(Beginning of Records to process)
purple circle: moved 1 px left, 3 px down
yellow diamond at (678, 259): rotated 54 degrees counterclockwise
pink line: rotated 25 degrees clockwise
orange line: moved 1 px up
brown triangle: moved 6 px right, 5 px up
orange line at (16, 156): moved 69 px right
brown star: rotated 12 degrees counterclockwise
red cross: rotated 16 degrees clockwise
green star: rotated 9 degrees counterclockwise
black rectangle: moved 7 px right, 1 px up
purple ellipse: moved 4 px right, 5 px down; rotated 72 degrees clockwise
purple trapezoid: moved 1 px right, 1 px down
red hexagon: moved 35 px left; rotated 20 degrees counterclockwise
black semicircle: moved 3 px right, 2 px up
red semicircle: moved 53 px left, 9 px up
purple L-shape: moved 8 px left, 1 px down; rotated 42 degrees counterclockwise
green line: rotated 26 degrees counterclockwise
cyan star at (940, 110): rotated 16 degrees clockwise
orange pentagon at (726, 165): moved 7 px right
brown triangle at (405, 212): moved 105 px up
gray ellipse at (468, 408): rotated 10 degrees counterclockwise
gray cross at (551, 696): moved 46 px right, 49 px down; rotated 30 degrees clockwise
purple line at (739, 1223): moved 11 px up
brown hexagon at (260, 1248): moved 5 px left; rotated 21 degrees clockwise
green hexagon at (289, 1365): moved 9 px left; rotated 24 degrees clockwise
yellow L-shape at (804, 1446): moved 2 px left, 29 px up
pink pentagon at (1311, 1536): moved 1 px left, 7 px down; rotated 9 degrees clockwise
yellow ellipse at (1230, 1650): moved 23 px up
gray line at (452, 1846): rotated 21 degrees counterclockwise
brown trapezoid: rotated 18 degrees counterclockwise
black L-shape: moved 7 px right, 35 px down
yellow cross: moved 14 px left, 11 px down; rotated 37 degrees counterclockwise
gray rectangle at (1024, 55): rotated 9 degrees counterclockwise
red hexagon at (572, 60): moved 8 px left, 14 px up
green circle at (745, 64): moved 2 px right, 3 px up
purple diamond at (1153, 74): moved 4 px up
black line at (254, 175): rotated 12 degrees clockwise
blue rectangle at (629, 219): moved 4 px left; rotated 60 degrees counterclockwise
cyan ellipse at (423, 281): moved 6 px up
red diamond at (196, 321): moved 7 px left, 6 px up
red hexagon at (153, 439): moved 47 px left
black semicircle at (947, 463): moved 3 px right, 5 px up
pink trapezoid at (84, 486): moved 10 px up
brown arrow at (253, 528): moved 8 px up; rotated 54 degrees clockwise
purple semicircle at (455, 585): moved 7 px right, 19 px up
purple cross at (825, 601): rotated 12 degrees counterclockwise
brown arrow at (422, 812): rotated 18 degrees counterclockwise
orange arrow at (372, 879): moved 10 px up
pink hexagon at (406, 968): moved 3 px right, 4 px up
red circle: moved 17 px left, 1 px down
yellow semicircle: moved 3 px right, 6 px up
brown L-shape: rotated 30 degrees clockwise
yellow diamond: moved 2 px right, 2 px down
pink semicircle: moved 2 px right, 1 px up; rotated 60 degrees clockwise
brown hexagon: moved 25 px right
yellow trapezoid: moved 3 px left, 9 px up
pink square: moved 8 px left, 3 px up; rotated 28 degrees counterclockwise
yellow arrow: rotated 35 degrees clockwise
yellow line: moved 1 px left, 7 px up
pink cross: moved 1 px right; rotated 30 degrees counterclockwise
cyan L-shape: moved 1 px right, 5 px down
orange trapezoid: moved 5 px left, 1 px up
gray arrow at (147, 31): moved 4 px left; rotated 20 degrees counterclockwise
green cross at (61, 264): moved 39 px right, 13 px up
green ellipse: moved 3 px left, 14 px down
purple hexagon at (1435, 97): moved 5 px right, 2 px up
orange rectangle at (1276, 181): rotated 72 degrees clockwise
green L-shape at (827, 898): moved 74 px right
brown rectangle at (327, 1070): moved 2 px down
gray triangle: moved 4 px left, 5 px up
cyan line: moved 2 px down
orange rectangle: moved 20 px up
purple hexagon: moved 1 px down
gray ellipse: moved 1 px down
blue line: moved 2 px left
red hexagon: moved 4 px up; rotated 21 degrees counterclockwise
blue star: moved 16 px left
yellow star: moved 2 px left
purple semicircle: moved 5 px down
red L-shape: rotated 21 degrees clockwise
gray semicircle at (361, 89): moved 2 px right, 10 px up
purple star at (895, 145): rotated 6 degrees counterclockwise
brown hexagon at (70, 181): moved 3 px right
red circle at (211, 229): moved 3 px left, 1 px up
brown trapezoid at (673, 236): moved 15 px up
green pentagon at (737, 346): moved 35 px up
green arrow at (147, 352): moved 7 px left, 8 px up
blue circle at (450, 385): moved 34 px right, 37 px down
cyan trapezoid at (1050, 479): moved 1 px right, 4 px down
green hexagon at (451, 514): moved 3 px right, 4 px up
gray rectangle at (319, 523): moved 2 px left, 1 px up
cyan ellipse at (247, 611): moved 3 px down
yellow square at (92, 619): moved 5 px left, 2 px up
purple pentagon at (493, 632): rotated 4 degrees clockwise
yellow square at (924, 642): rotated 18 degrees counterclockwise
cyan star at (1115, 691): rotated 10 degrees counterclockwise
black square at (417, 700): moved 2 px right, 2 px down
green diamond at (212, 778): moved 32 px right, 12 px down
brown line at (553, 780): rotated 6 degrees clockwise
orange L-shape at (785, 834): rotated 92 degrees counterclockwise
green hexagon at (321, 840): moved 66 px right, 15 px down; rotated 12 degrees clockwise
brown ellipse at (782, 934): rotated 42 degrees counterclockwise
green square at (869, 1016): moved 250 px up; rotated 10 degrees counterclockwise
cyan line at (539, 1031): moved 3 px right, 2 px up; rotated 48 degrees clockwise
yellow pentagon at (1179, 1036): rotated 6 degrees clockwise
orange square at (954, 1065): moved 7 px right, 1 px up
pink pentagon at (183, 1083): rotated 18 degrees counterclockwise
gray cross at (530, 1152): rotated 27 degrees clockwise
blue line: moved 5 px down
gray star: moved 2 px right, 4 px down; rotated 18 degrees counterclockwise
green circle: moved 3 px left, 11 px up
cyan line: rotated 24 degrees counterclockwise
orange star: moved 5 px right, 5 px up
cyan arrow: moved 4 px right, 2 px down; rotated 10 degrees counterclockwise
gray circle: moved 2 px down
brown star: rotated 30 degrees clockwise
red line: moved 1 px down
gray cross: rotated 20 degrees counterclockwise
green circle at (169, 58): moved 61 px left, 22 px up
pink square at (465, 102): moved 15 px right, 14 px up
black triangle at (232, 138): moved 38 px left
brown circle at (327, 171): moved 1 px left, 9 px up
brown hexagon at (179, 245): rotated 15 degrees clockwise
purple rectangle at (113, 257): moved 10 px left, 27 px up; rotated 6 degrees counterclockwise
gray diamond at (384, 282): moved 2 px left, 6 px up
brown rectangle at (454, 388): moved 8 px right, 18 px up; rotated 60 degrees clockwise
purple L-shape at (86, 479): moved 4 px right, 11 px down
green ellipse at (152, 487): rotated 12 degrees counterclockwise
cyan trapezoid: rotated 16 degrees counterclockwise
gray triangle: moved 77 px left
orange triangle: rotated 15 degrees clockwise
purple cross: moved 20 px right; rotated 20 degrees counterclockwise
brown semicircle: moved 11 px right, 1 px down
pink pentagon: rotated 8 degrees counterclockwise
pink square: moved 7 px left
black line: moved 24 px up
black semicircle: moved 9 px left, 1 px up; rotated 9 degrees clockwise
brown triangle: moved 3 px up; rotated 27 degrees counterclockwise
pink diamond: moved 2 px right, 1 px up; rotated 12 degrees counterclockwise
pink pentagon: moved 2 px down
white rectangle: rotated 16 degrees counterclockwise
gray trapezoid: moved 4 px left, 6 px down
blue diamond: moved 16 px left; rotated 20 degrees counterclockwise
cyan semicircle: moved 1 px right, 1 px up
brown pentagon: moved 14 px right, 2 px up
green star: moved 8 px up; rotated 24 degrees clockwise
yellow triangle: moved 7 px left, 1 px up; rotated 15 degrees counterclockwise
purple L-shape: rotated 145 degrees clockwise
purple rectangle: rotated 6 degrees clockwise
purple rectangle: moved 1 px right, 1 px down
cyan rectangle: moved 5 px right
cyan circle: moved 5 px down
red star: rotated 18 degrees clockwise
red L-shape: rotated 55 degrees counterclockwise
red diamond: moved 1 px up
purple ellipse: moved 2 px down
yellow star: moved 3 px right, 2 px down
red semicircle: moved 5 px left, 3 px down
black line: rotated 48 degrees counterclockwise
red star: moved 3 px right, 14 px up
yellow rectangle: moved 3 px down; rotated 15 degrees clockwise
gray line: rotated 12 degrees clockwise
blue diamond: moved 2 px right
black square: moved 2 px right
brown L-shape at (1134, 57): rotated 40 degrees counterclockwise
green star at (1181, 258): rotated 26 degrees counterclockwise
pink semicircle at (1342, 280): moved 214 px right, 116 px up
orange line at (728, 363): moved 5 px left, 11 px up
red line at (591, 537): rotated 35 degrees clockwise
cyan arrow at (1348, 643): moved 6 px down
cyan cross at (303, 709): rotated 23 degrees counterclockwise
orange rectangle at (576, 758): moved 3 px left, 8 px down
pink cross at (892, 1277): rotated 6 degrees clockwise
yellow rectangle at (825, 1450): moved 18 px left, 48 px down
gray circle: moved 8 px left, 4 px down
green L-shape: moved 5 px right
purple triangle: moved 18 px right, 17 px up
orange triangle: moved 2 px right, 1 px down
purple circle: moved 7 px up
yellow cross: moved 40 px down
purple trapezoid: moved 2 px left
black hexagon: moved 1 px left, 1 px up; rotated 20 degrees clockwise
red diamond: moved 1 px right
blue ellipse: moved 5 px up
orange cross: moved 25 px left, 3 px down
(End of Records to process)
## What is being asked
A bare number is required: the count of lines above with the string "diamond".

## Written reply
11